Exercise:
Since the copy must hold text only, transcribe the data below exactly and omit the images.

Data shown:
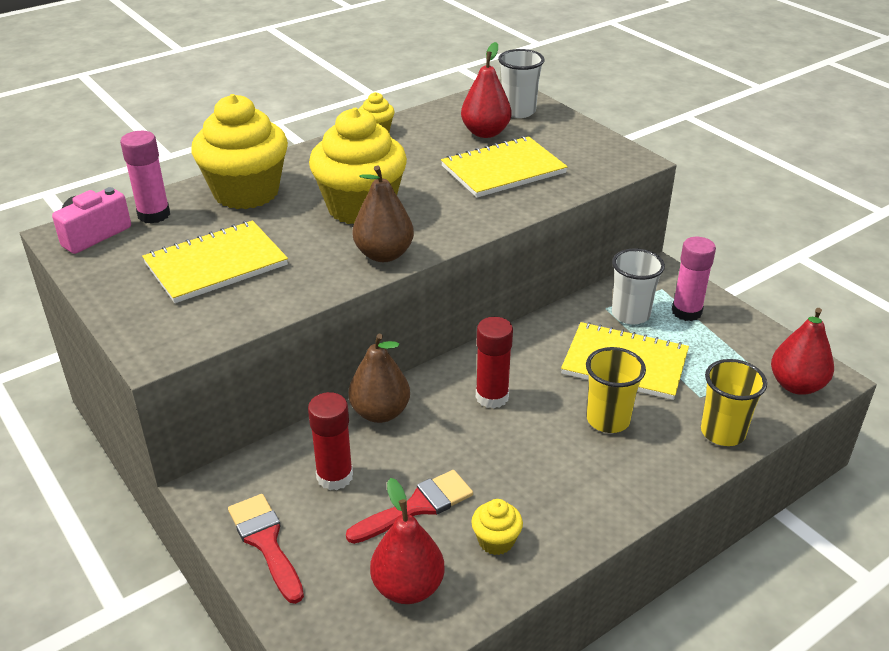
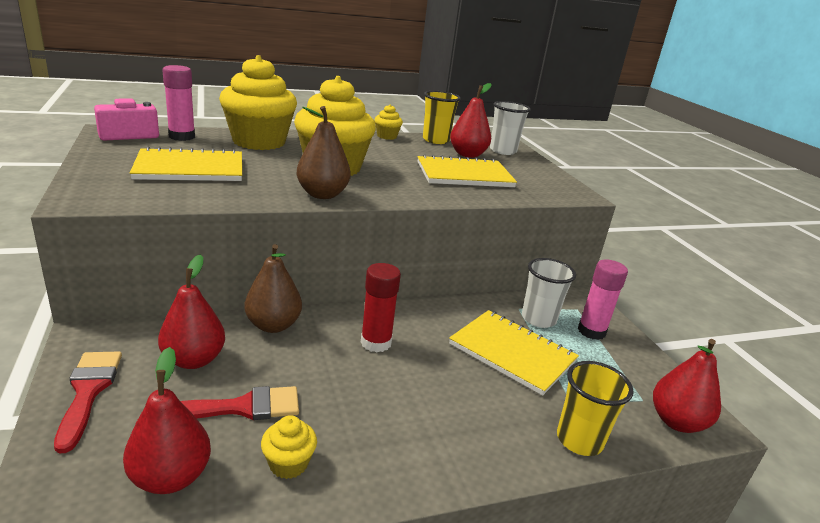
camera: 15 degrees right, 10 degrees down
red glue stick [308,392,353,490] -> red pear [158,255,225,369]
yellow cup [586,347,646,433] -> yellow cup moved to [423,91,461,144]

Task output:
camera: 15 degrees right, 10 degrees down
red glue stick [308,392,353,490] -> red pear [158,255,225,369]
yellow cup [586,347,646,433] -> yellow cup moved to [423,91,461,144]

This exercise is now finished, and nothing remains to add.